» EXERCISE DIRECTIONS
Work through the entries below and report how many lines include "blue". The number alone is the answer.

» SOURCE MATERIAL
[Start of section]

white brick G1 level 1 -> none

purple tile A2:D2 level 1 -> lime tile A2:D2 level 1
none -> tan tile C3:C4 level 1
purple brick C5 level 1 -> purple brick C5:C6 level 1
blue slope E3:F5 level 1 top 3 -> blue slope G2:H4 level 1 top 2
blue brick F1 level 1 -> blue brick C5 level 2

[End of section]

» EXPECTED OUTPUT
2